▶ _Instructions to follow_: For this exercise, output exactly the lines from the opening line of the listing through the line with "The camera went 110", skipping pictures.

▶ _Provided data_:
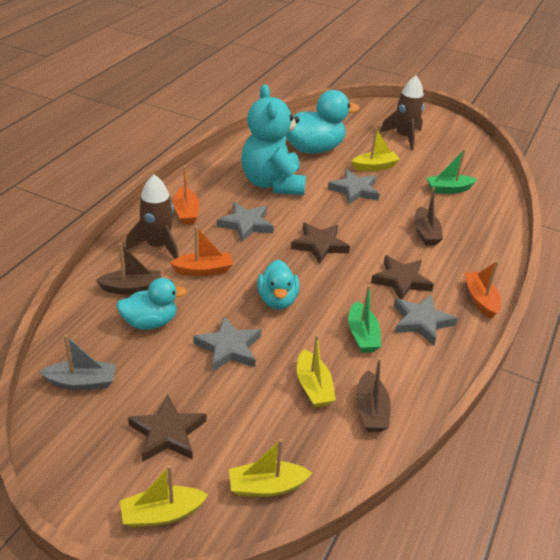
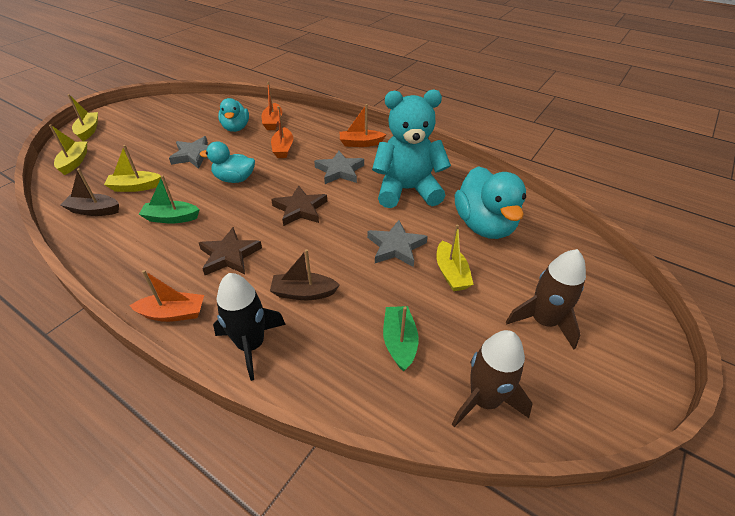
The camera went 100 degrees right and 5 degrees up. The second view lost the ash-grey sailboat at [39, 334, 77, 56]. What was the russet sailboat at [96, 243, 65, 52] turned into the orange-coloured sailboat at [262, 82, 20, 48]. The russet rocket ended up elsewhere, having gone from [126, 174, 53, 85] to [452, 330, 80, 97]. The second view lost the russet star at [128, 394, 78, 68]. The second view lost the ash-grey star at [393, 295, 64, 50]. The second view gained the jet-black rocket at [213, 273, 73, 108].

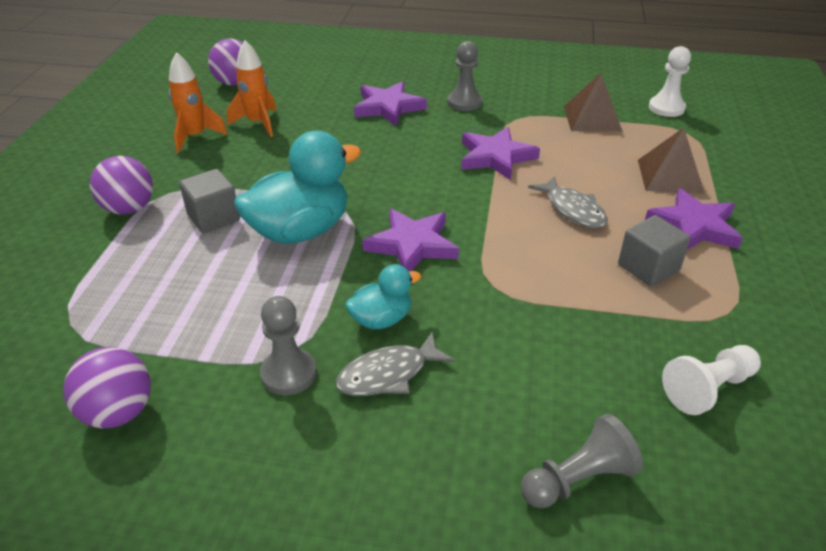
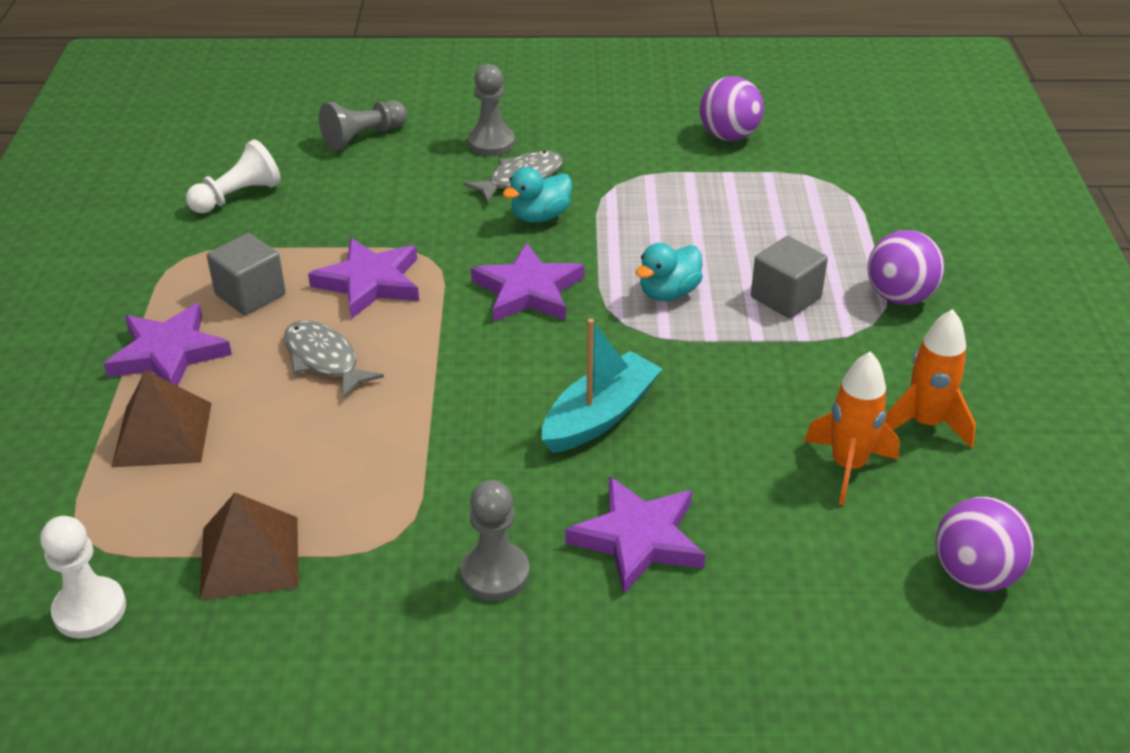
The camera went 170 degrees right and 0 degrees up. The size of the turquoise rubber duck at [234, 130, 127, 114] changed by a factor of 0.52. The ash-grey chess pawn ended up elsewhere, having gone from [260, 296, 57, 99] to [468, 64, 47, 92]. The violet star ended up elsewhere, having gone from [461, 127, 79, 53] to [308, 238, 111, 81]. The second view gained the turquoise sailboat at [542, 318, 120, 135].

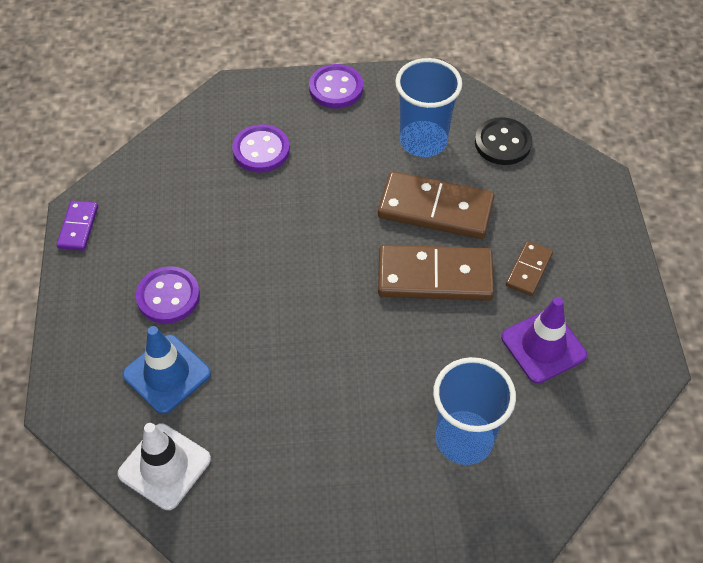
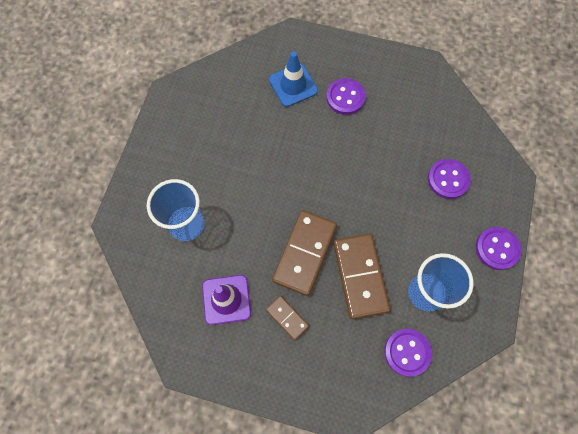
The camera went 110 degrees right and 15 degrees up. The second view lost the violet domino piece at [57, 201, 41, 50]. The second view lost the white traffic cone at [118, 423, 93, 87]. The russet domino piece at [378, 171, 116, 68] ended up facing another way, 45 degrees counterclockwise from before. What was the jet-black sewing button at [475, 117, 57, 48] turned into the violet sewing button at [385, 329, 47, 48].

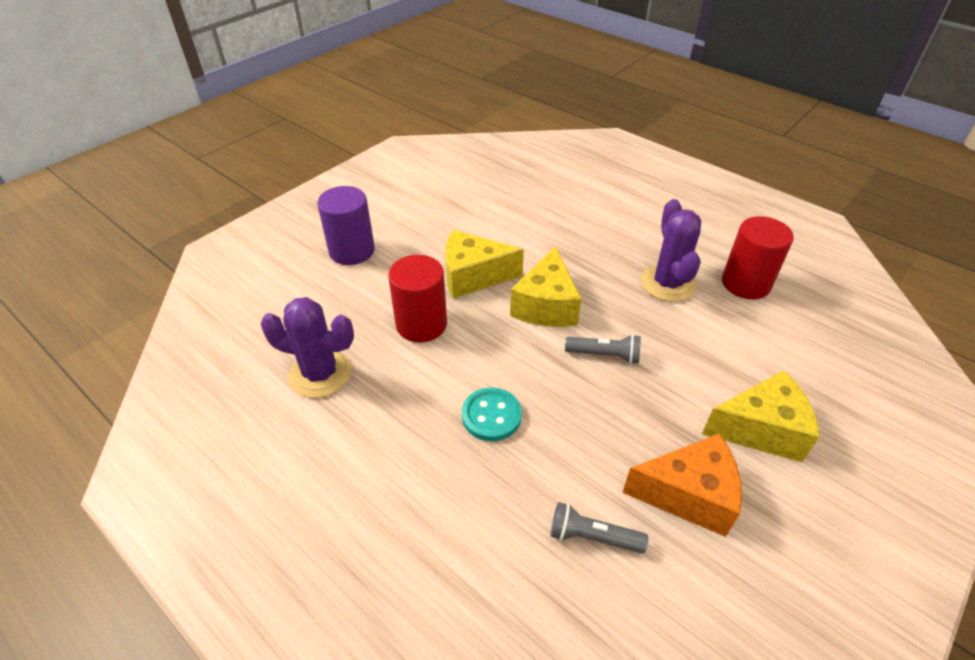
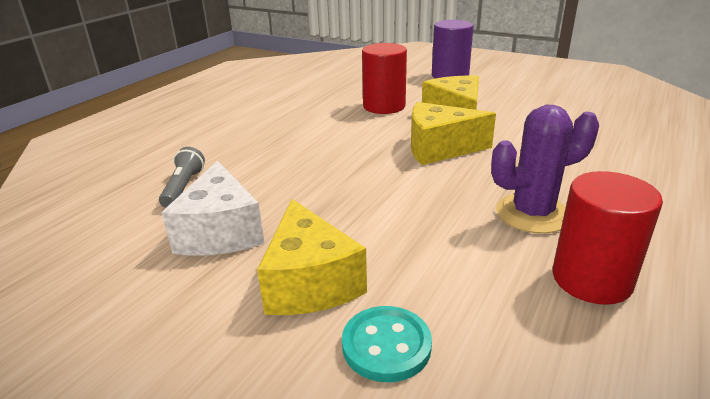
The camera went 80 degrees right and 15 degrees down. The second view lost the violet prickly plant at [261, 297, 93, 101]. The turquoise sewing button ended up elsewhere, having gone from [462, 388, 60, 53] to [342, 306, 90, 76]. The second view lost the ash-grey pocket torch at [565, 334, 76, 30]. What was the orange-coloured cheese at [622, 434, 120, 103] turned into the white cheese at [162, 161, 102, 95].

▶ _Written response_:
The camera went 100 degrees right and 5 degrees up. The second view lost the ash-grey sailboat at [39, 334, 77, 56]. What was the russet sailboat at [96, 243, 65, 52] turned into the orange-coloured sailboat at [262, 82, 20, 48]. The russet rocket ended up elsewhere, having gone from [126, 174, 53, 85] to [452, 330, 80, 97]. The second view lost the russet star at [128, 394, 78, 68]. The second view lost the ash-grey star at [393, 295, 64, 50]. The second view gained the jet-black rocket at [213, 273, 73, 108].

The camera went 170 degrees right and 0 degrees up. The size of the turquoise rubber duck at [234, 130, 127, 114] changed by a factor of 0.52. The ash-grey chess pawn ended up elsewhere, having gone from [260, 296, 57, 99] to [468, 64, 47, 92]. The violet star ended up elsewhere, having gone from [461, 127, 79, 53] to [308, 238, 111, 81]. The second view gained the turquoise sailboat at [542, 318, 120, 135].

The camera went 110 degrees right and 15 degrees up. The second view lost the violet domino piece at [57, 201, 41, 50]. The second view lost the white traffic cone at [118, 423, 93, 87]. The russet domino piece at [378, 171, 116, 68] ended up facing another way, 45 degrees counterclockwise from before. What was the jet-black sewing button at [475, 117, 57, 48] turned into the violet sewing button at [385, 329, 47, 48].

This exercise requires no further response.